EXERCISE OBJECTIVE> Output exactly the lines below, starting with the line that has "BARO pin VCC: 5V -> GND" and going on through the line that has "MATRIX pin CLK: GP18 -> GP15", both included, and no other lines.

Structured diff data:
_ _ _ _ _ _ _

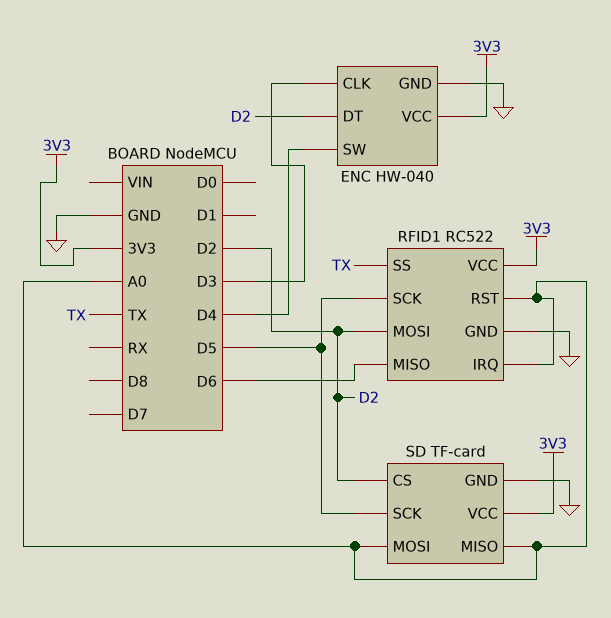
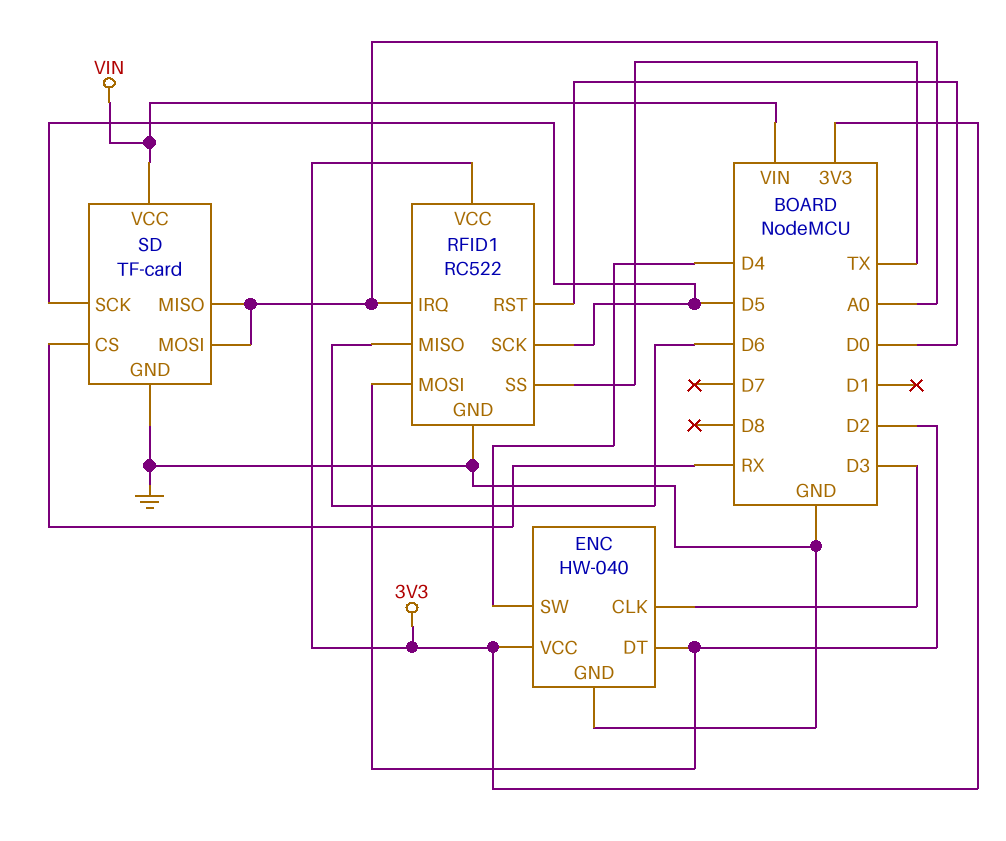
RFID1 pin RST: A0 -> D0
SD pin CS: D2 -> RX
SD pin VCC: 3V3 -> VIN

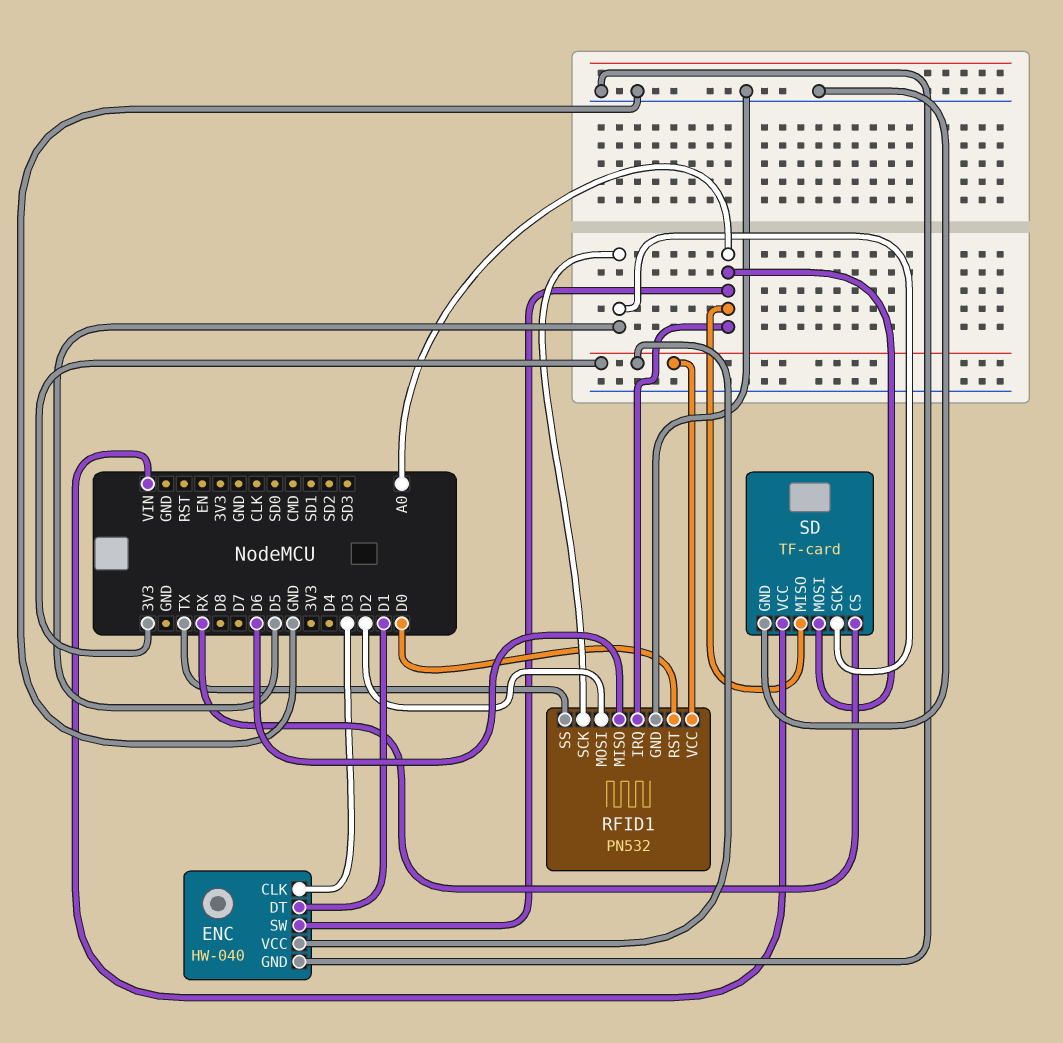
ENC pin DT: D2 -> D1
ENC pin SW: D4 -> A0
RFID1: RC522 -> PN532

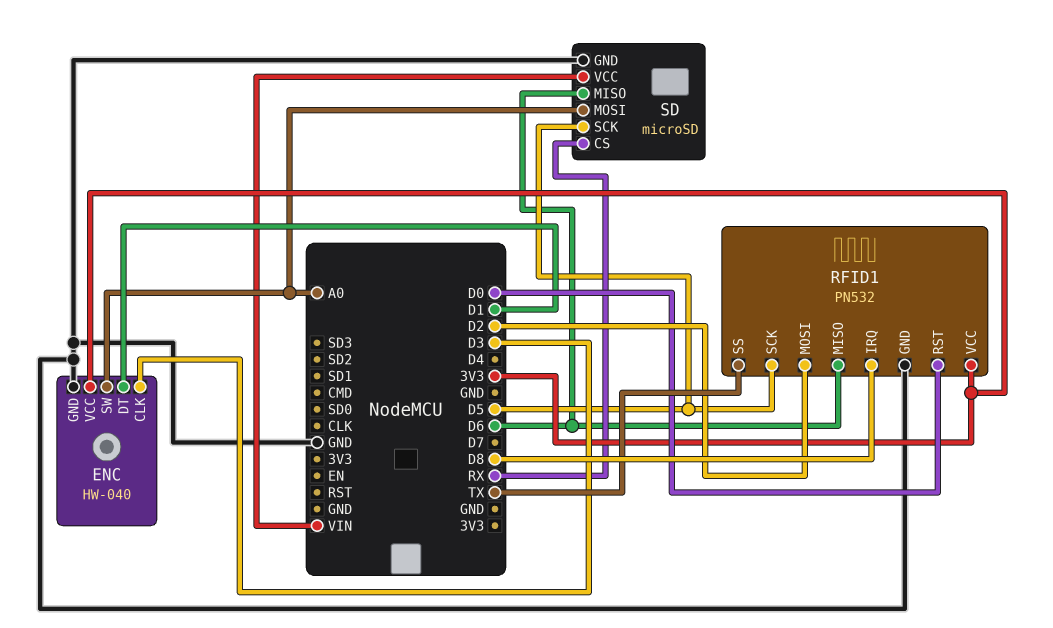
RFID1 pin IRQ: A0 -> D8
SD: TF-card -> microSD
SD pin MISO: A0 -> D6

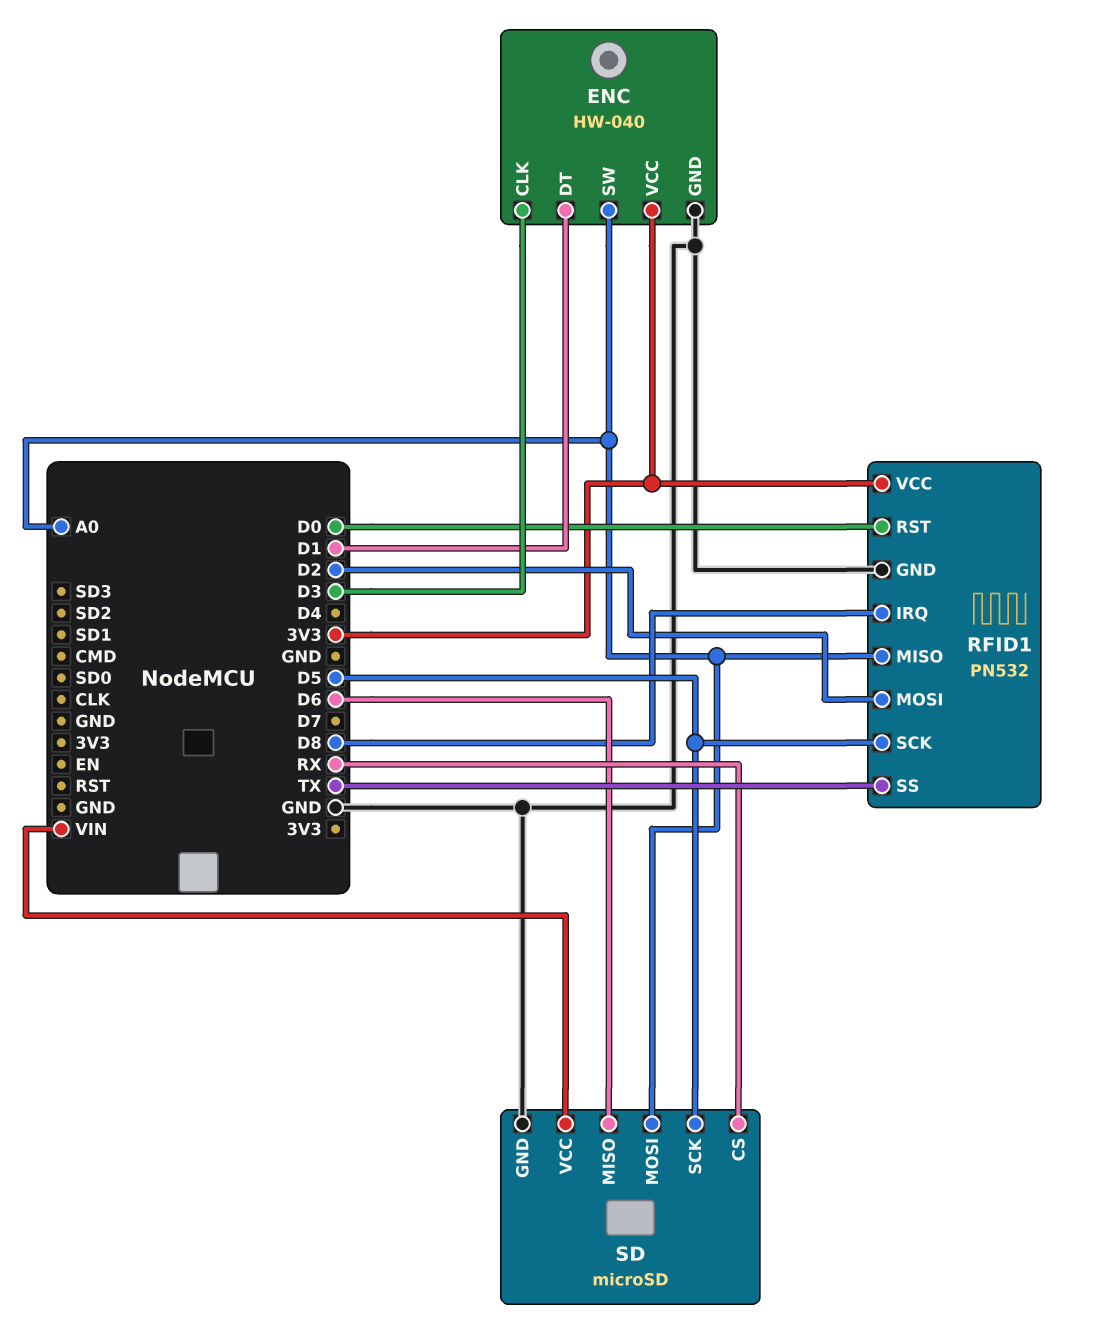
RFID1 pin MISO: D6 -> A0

_ _ _ _ _ _ _

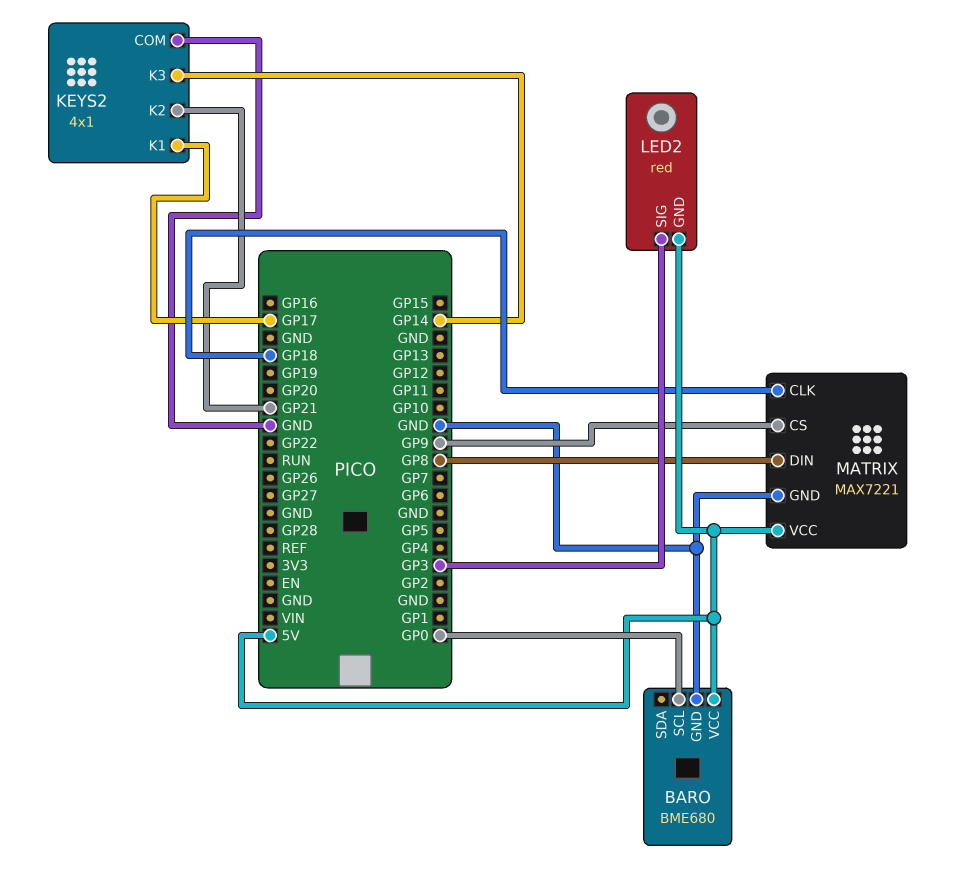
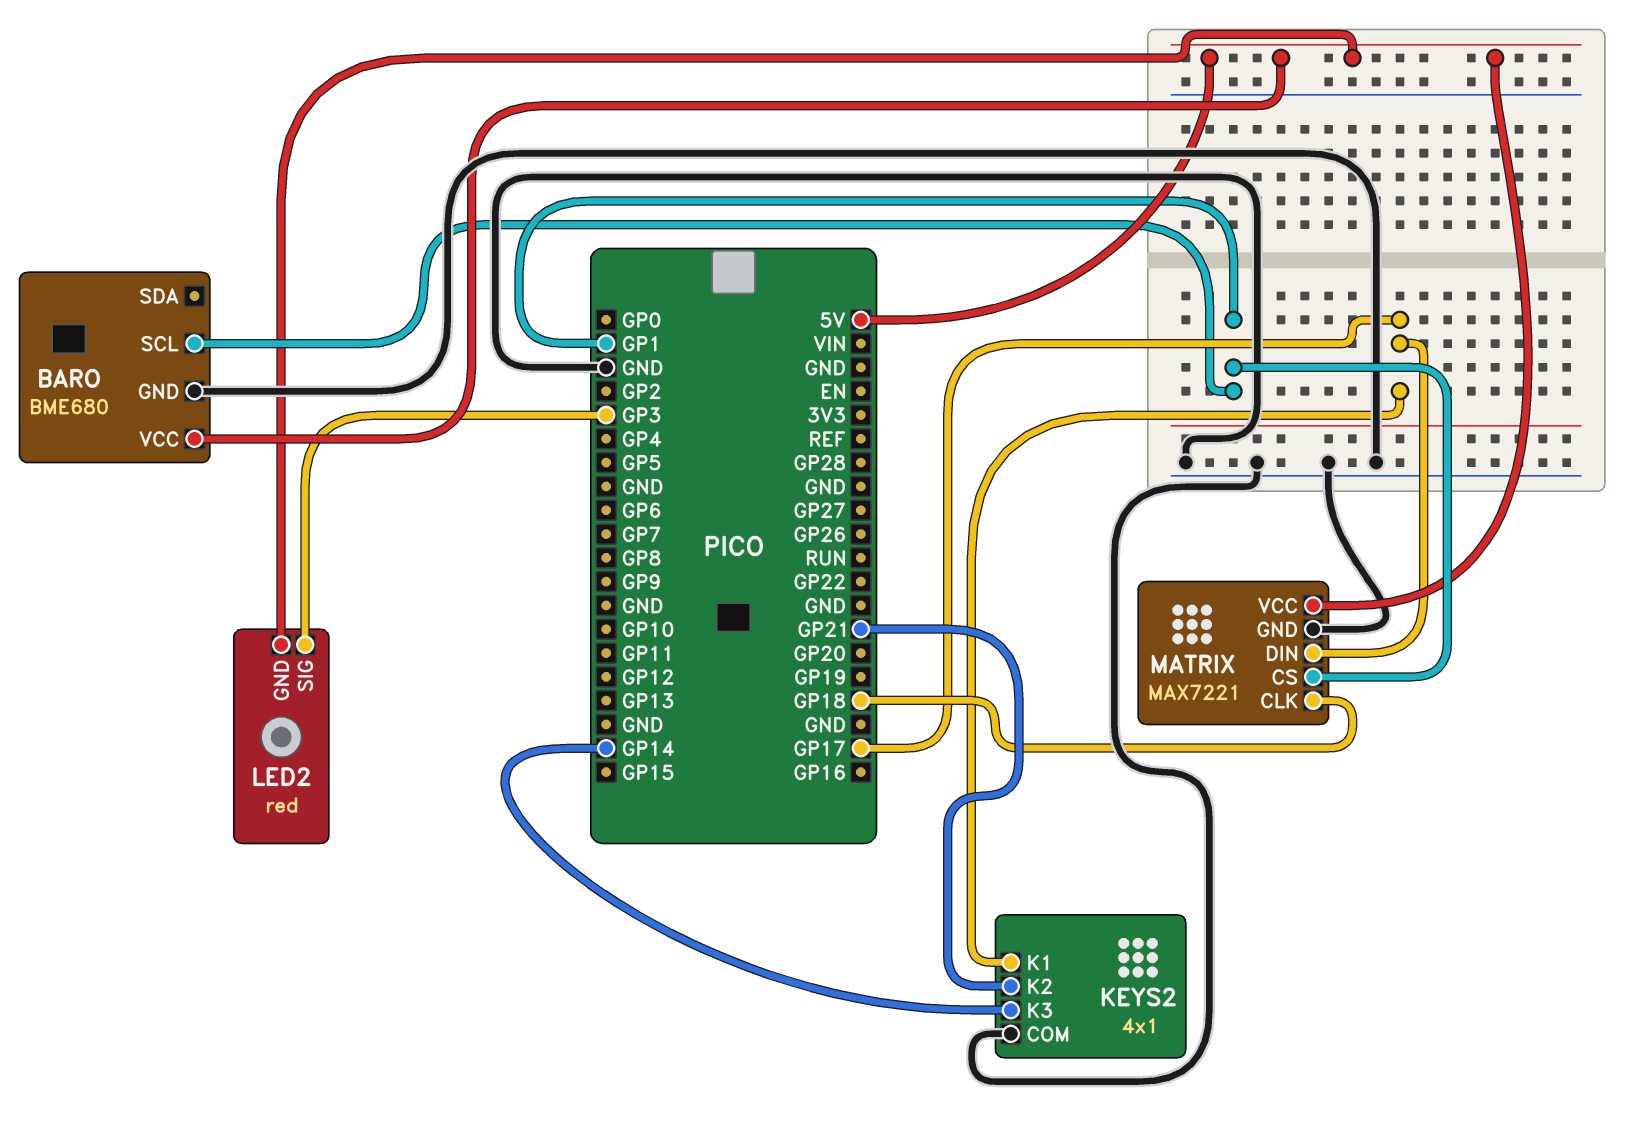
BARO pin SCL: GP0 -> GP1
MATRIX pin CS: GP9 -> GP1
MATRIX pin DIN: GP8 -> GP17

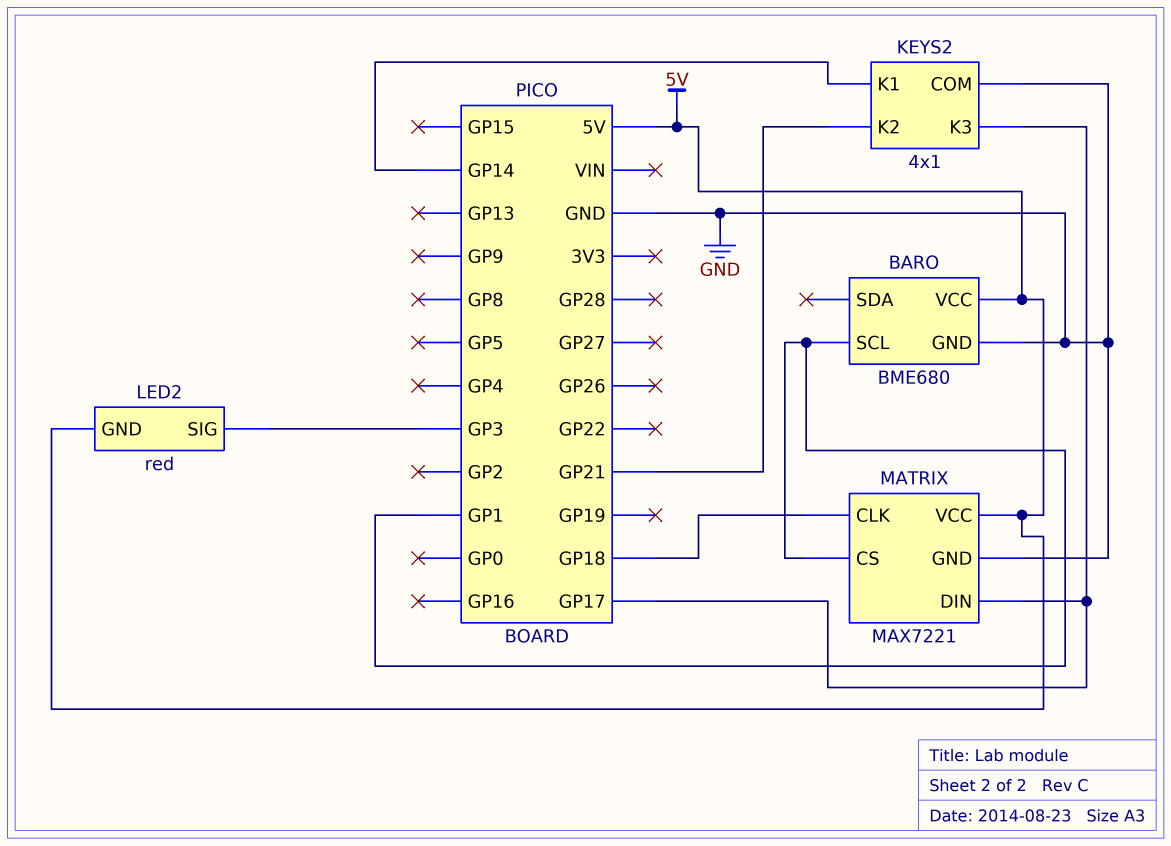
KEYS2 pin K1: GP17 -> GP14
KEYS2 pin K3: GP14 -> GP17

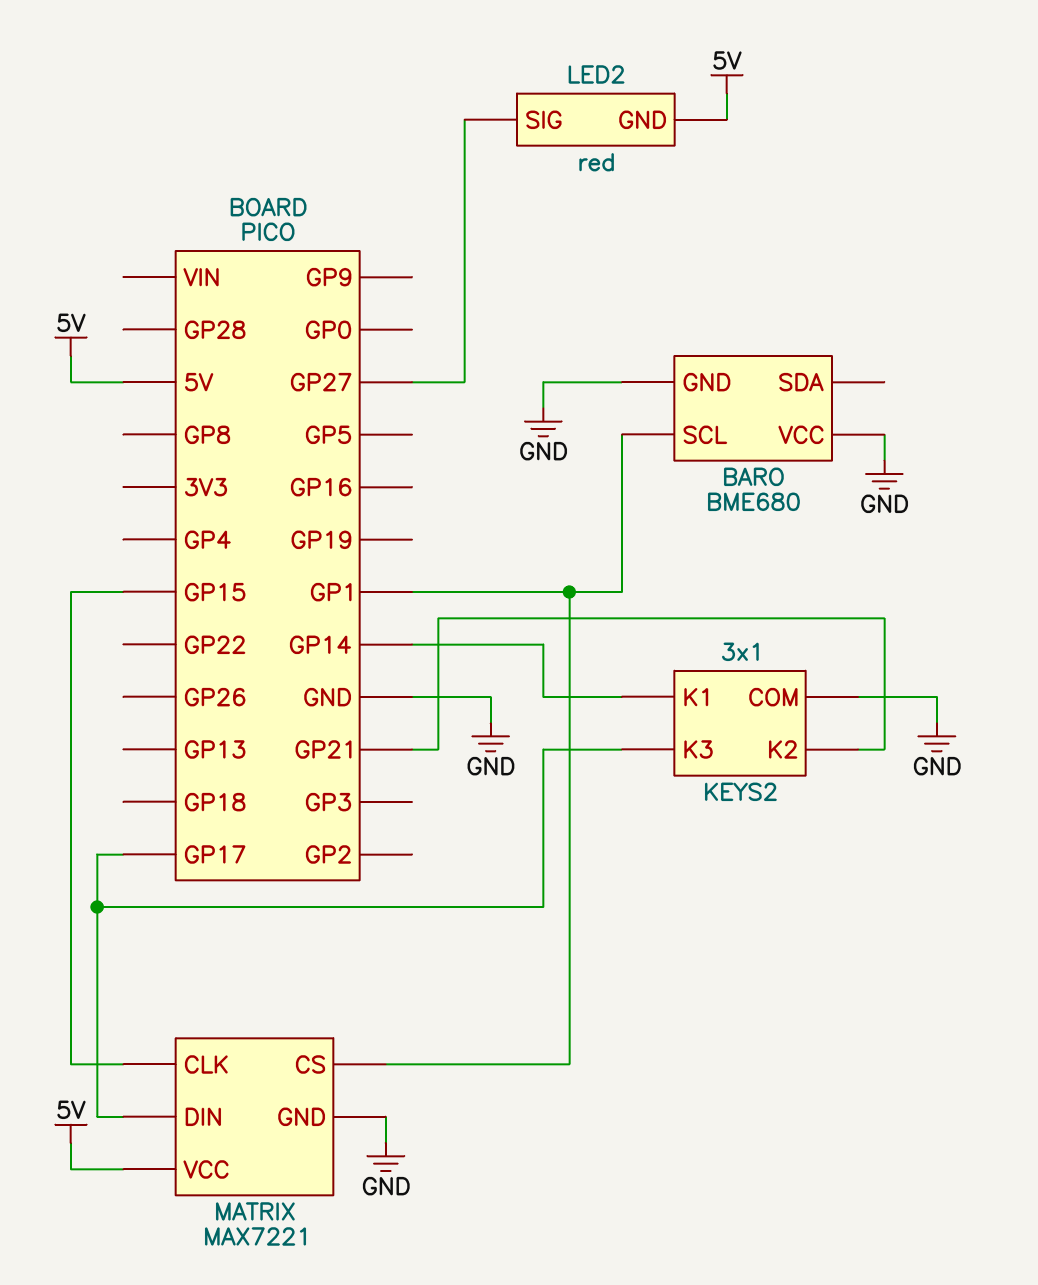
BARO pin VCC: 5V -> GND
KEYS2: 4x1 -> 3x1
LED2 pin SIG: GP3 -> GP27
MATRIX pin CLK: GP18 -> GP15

_ _ _ _ _ _ _

RESULT BELOW>
BARO pin VCC: 5V -> GND
KEYS2: 4x1 -> 3x1
LED2 pin SIG: GP3 -> GP27
MATRIX pin CLK: GP18 -> GP15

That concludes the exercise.